==== INPUT RECORDS ====

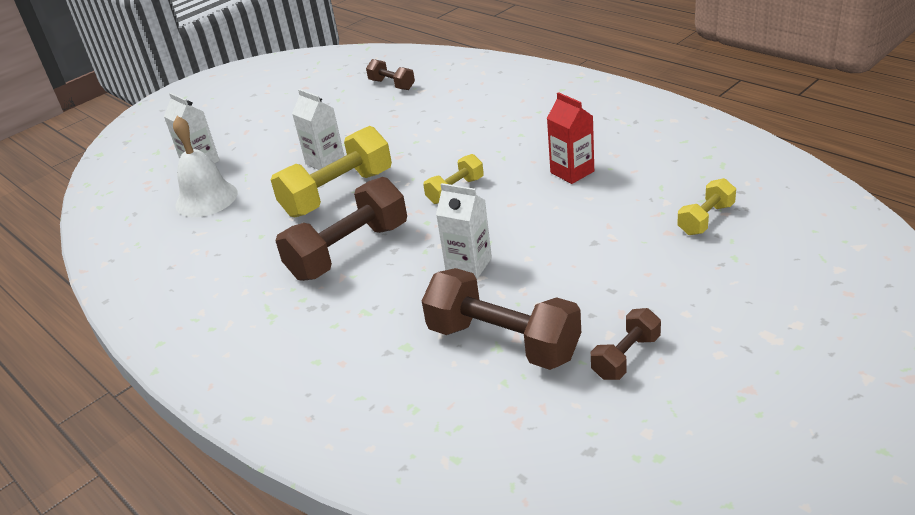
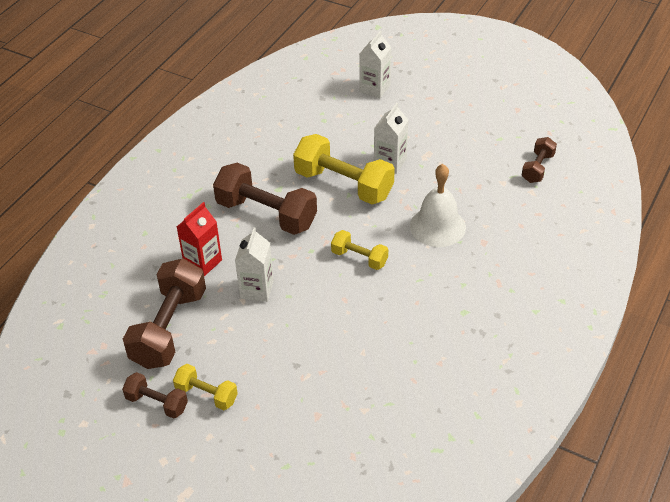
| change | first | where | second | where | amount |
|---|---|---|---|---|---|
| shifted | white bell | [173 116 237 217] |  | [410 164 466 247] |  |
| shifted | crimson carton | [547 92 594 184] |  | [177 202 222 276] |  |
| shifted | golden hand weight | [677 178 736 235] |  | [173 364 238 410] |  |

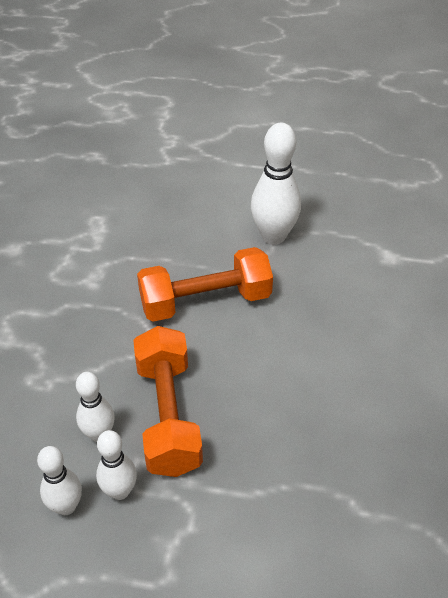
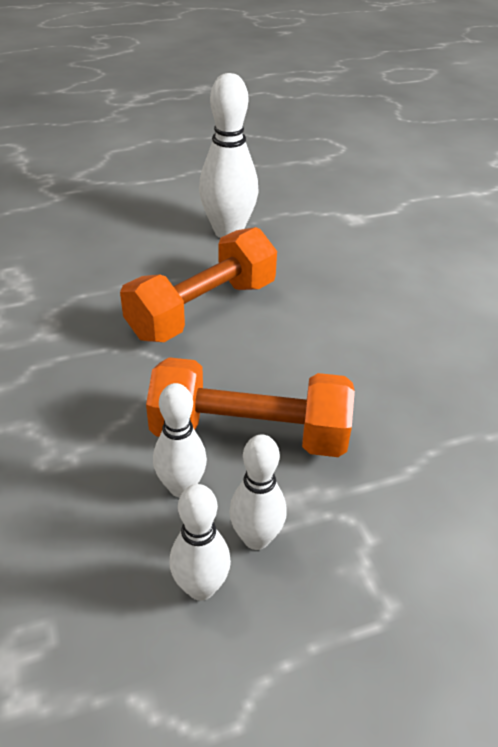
| change | first | where | second | where | amount |
|---|---|---|---|---|---|
| rotated | bright orange hand weight | [133 326 203 477] |  | [146 357 355 457] | 45 degrees counterclockwise |

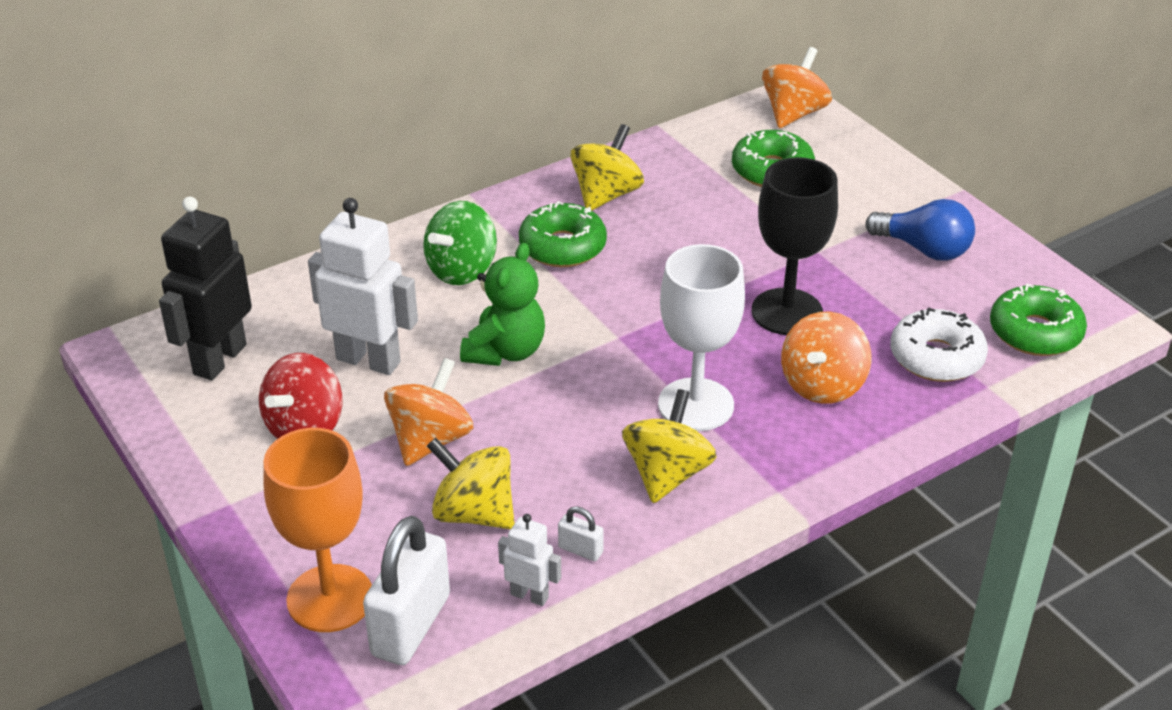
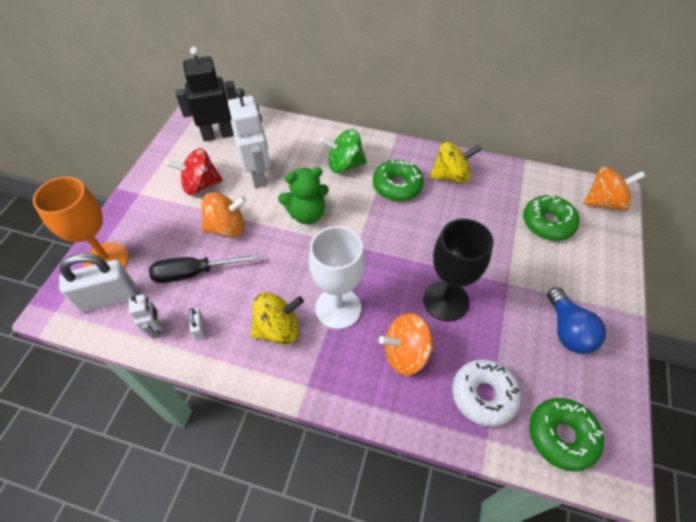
| change | first | where | second | where | amount |
|---|---|---|---|---|---|
| swapped | golden whirligig | [427 438 515 529] | black hand screwdriver | [149 254 258 283] |  |

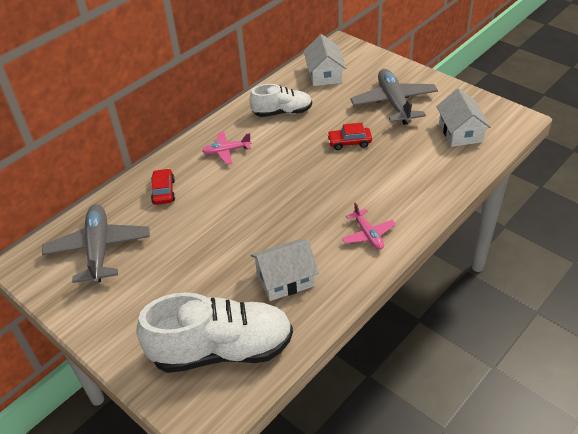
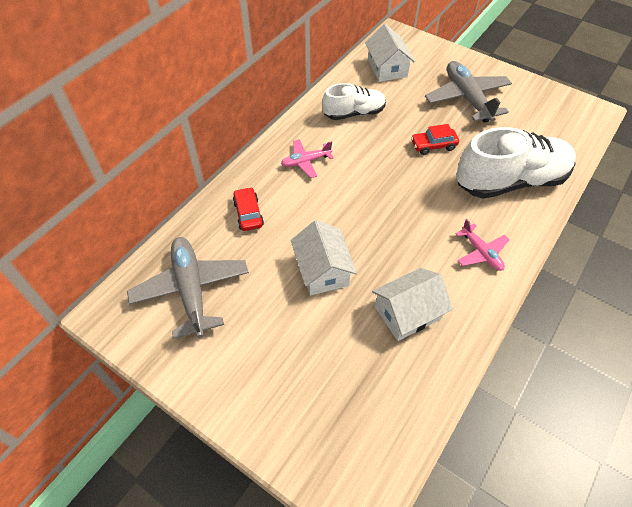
| change | first | where | second | where | amount |
|---|---|---|---|---|---|
| shifted | white shoe | [136 292 293 373] |  | [456 127 576 199] |  |
| shifted | white house | [436 88 491 147] |  | [291 220 357 295] |  |

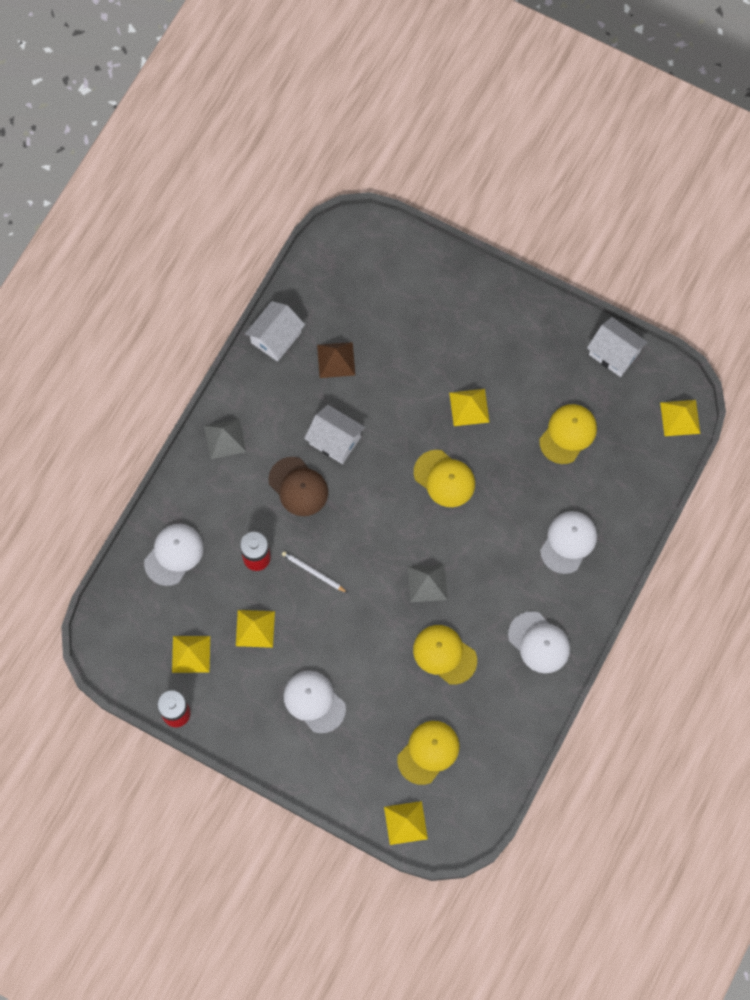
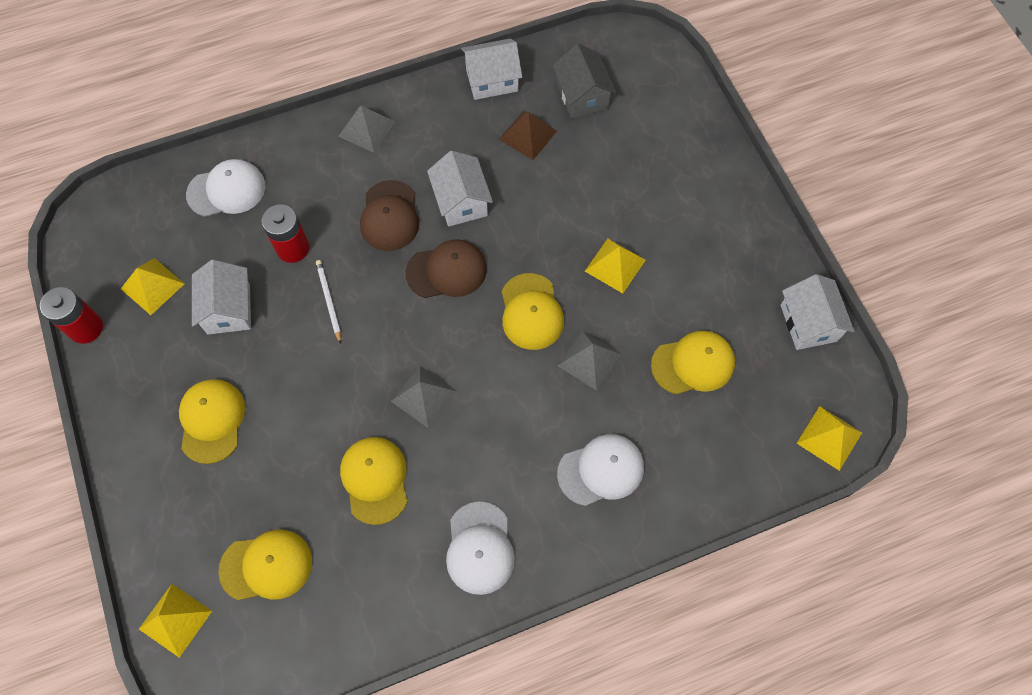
| change | first | where | second | where | amount |
|---|---|---|---|---|---|
| new |  |  | russet peaked cap | [406 239 487 298] |  |
| new |  |  | ash-grey house | [552 44 617 119] |  |
| new |  |  | ash-grey pyramid | [557 330 621 391] |  |
| swapped | golden pyramid | [236 610 275 648] | white house | [192 260 251 335] |  |
| repainted | white peaked cap | [284 671 346 733] | golden peaked cap | [179 379 245 464] |  |

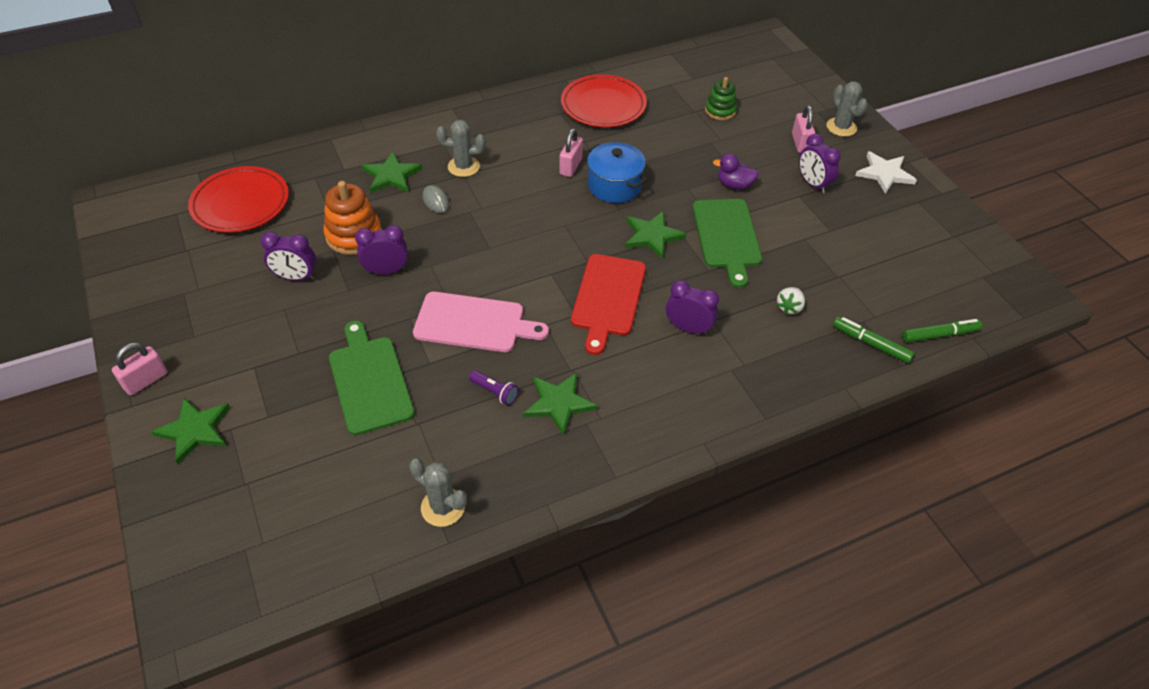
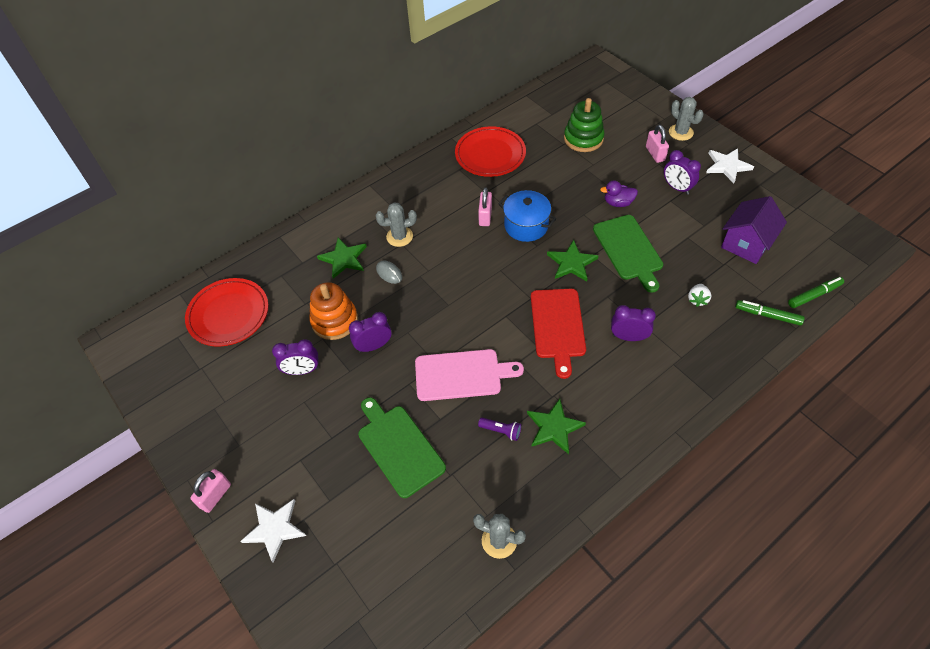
| change | first | where | second | where | amount |
|---|---|---|---|---|---|
| new |  |  | violet house | [721 196 787 264] |  |
| repainted | green star shape | [151 398 230 464] | white star shape | [241 499 306 562] |  |
| scaled | green stacking toy | [705 77 737 120] |  | [564 98 605 152] | x1.54 |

====

THE PROBLEM: All that is required is an exact reproduction of the lines from the one containing "golden pyramid |" to the final line of the listing above, pictures omitted.

SOLUTION:
| swapped | golden pyramid | [236 610 275 648] | white house | [192 260 251 335] |  |
| repainted | white peaked cap | [284 671 346 733] | golden peaked cap | [179 379 245 464] |  |

| change | first | where | second | where | amount |
|---|---|---|---|---|---|
| new |  |  | violet house | [721 196 787 264] |  |
| repainted | green star shape | [151 398 230 464] | white star shape | [241 499 306 562] |  |
| scaled | green stacking toy | [705 77 737 120] |  | [564 98 605 152] | x1.54 |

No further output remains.